[Your task] Collect every line below that contains the word "star".

[Provided records]

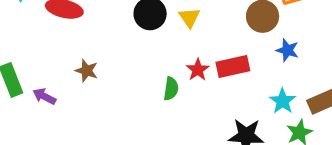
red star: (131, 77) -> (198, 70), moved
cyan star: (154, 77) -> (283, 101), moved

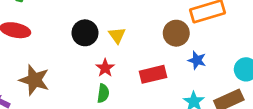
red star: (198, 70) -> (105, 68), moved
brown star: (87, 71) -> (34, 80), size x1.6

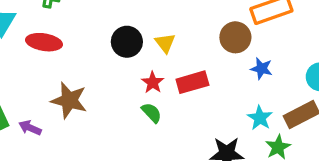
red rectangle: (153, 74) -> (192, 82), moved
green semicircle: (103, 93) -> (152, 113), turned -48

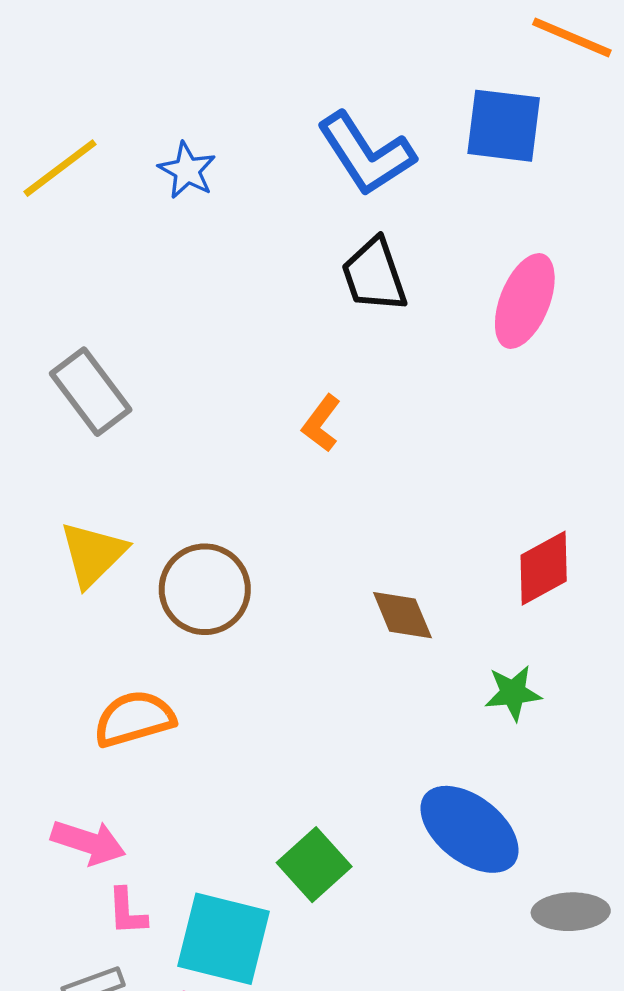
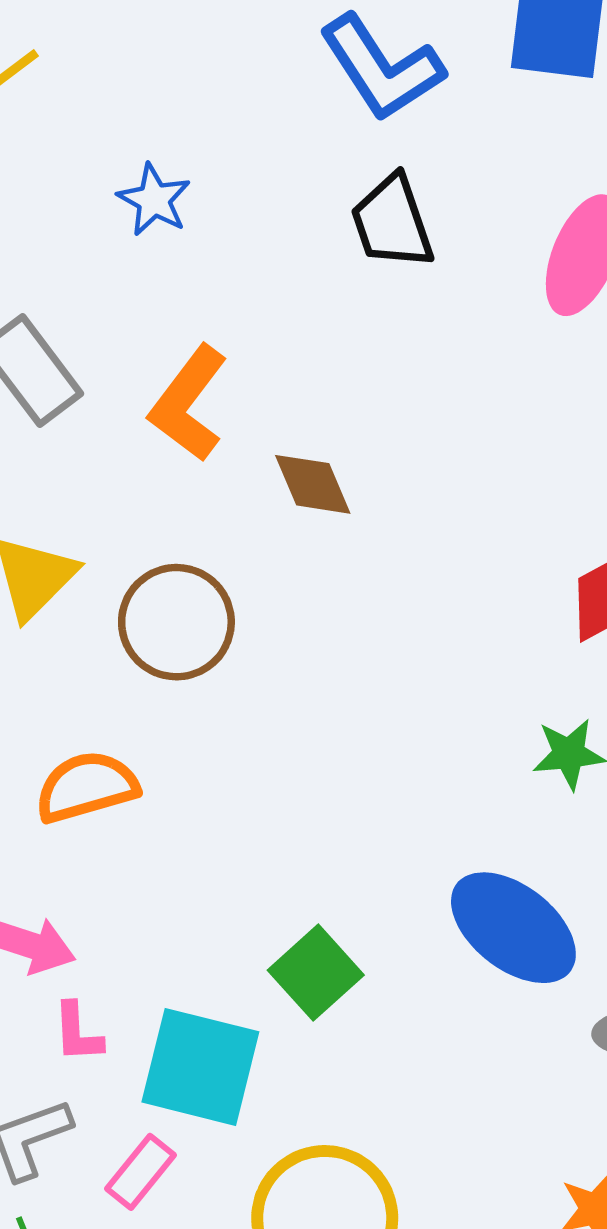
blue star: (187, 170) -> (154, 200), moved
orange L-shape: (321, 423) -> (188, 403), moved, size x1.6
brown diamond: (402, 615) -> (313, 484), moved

==

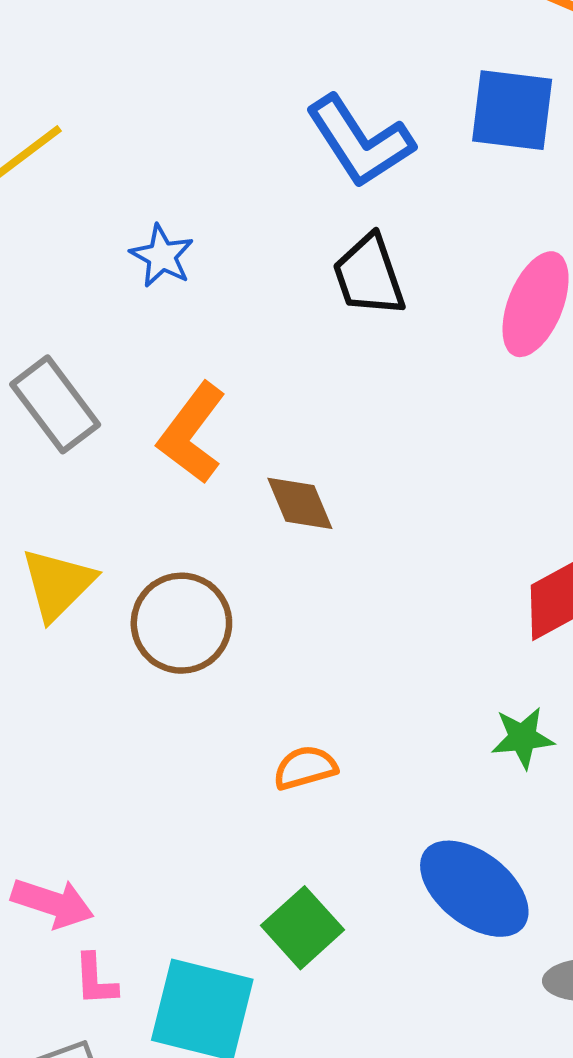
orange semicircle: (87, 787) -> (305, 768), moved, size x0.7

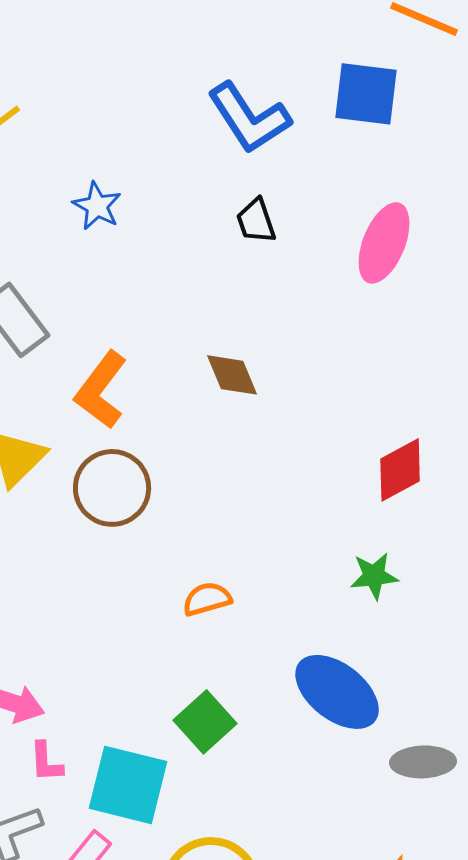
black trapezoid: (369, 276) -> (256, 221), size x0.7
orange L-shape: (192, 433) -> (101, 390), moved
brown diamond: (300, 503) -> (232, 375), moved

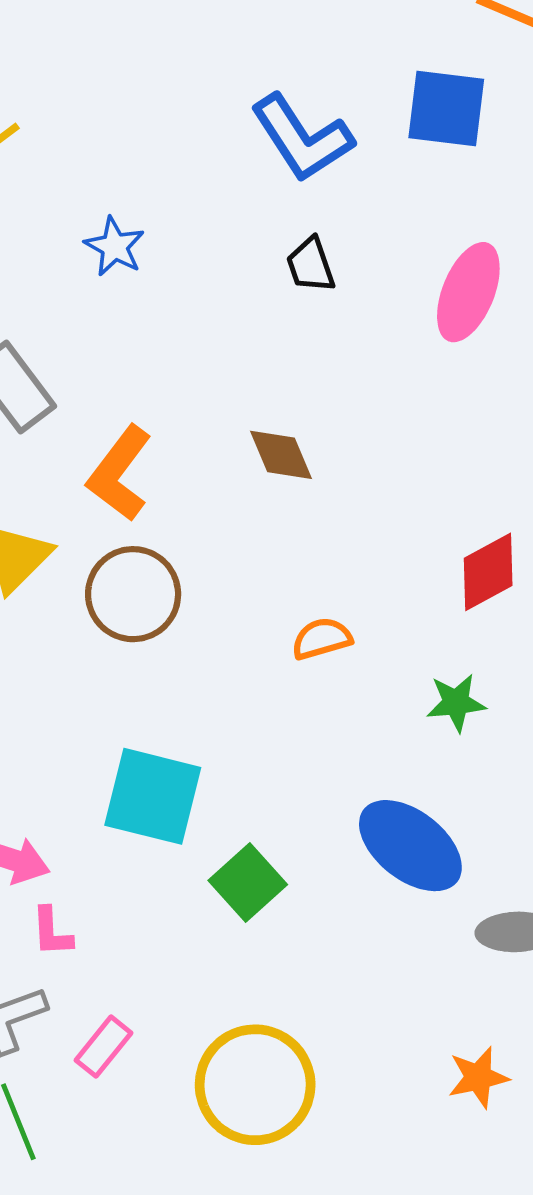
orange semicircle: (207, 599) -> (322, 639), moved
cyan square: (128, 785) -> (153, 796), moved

---

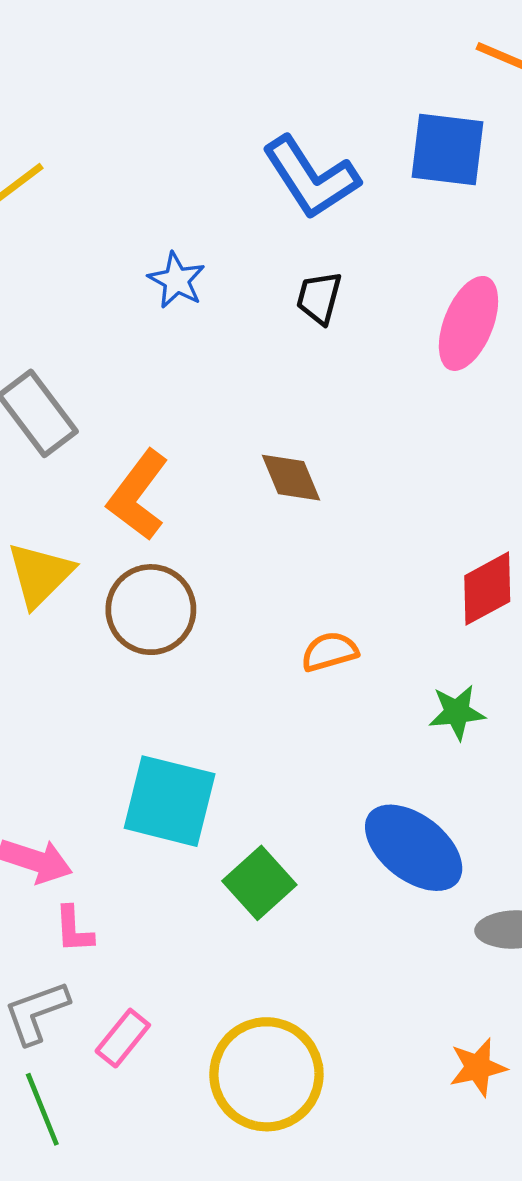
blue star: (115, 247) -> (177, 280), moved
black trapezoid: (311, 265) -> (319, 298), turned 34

[Solution for this exercise]
red star: (131, 77) -> (198, 70), moved
cyan star: (154, 77) -> (283, 101), moved
red star: (198, 70) -> (105, 68), moved
brown star: (87, 71) -> (34, 80), size x1.6
blue star: (187, 170) -> (154, 200), moved
blue star: (115, 247) -> (177, 280), moved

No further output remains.